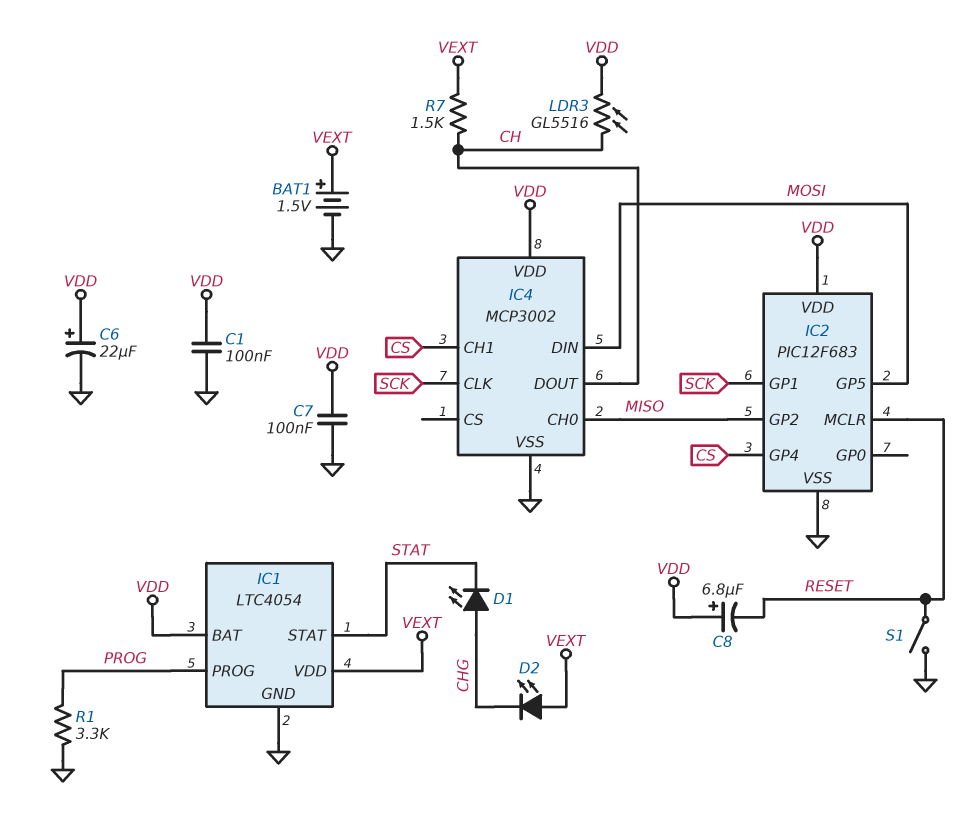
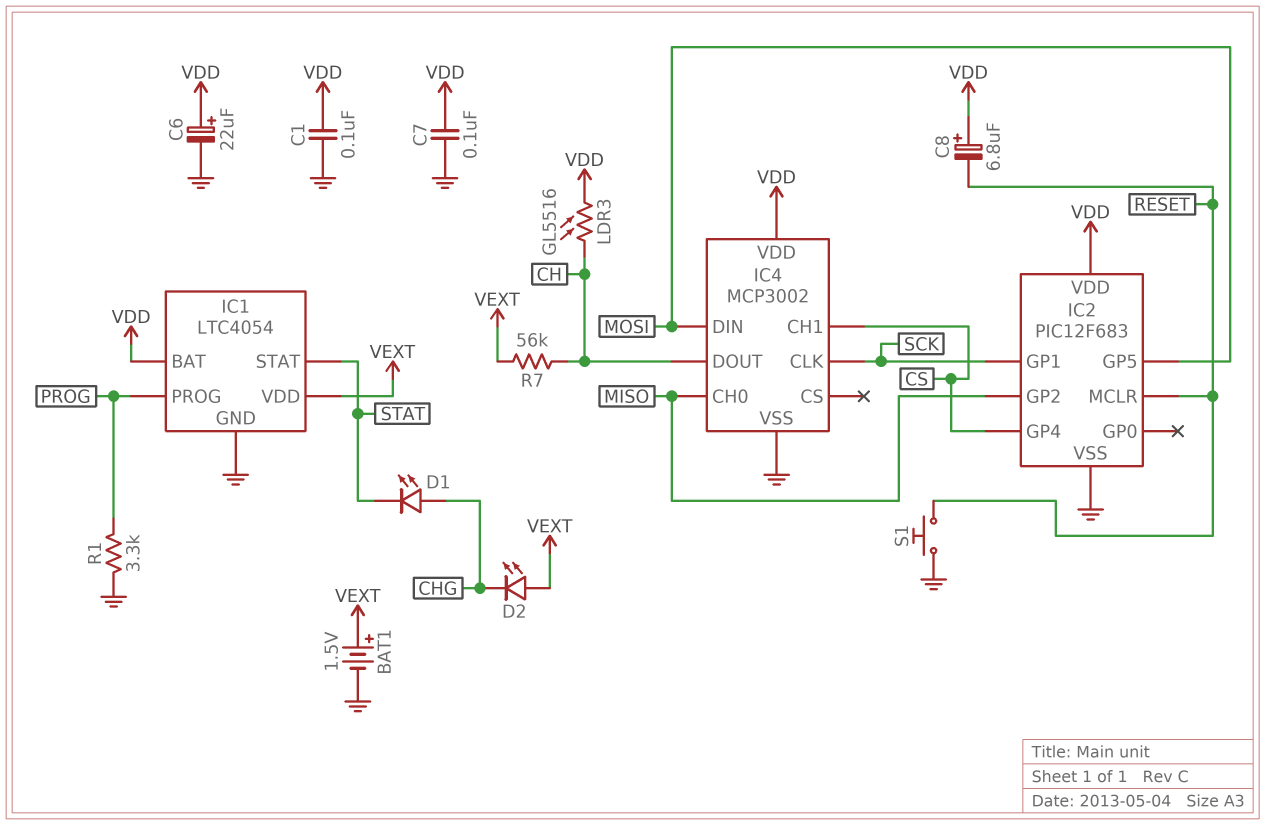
R7: 1.5k (CH, VEXT) -> 56k (CH, VEXT)
S1: switch (GND, RESET) -> button (GND, RESET)

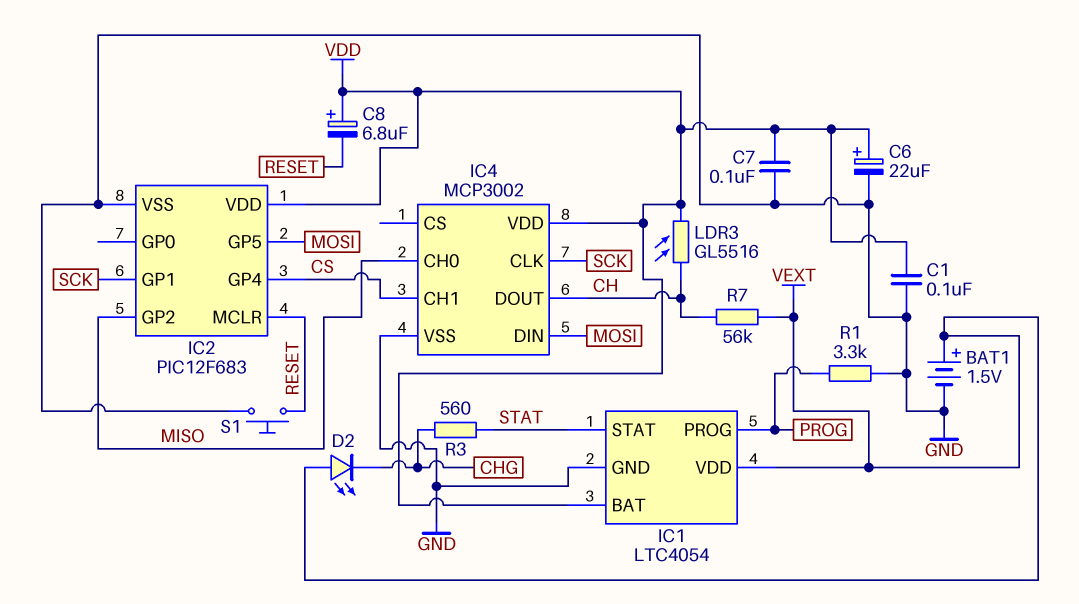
D1: LED (A CHG, K STAT) -> none
R3: none -> 560 (CHG, STAT)

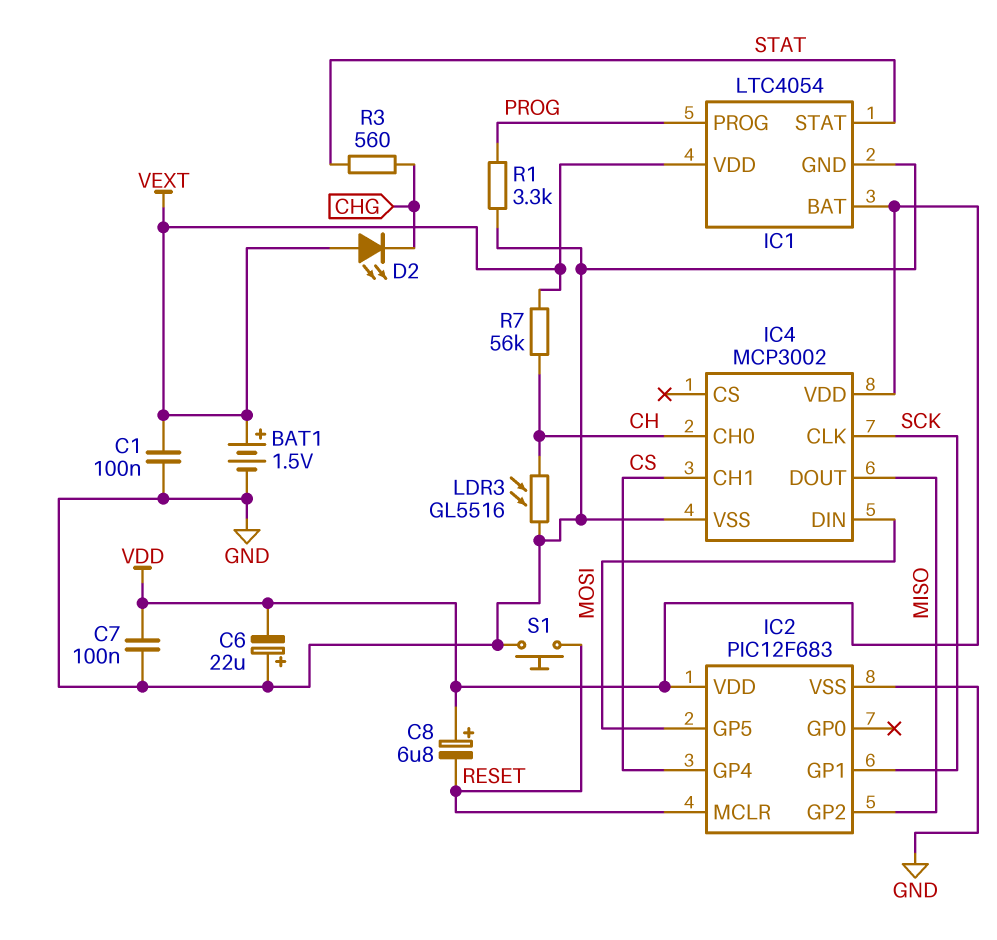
C1: 100nF (GND, VDD) -> 100nF (GND, VEXT)
C6: 22uF (plus VDD, minus GND) -> 22uF (plus GND, minus VDD)
IC4 pin CH0: MISO -> CH
IC4 pin DOUT: CH -> MISO
LDR3: GL5516 (CH, VDD) -> GL5516 (CH, GND)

• • • •

◆ Task objective ◆
The answer is the full listing above, repeated exactly, with its pictures removed.

◆ Output below ◆
R7: 1.5k (CH, VEXT) -> 56k (CH, VEXT)
S1: switch (GND, RESET) -> button (GND, RESET)

D1: LED (A CHG, K STAT) -> none
R3: none -> 560 (CHG, STAT)

C1: 100nF (GND, VDD) -> 100nF (GND, VEXT)
C6: 22uF (plus VDD, minus GND) -> 22uF (plus GND, minus VDD)
IC4 pin CH0: MISO -> CH
IC4 pin DOUT: CH -> MISO
LDR3: GL5516 (CH, VDD) -> GL5516 (CH, GND)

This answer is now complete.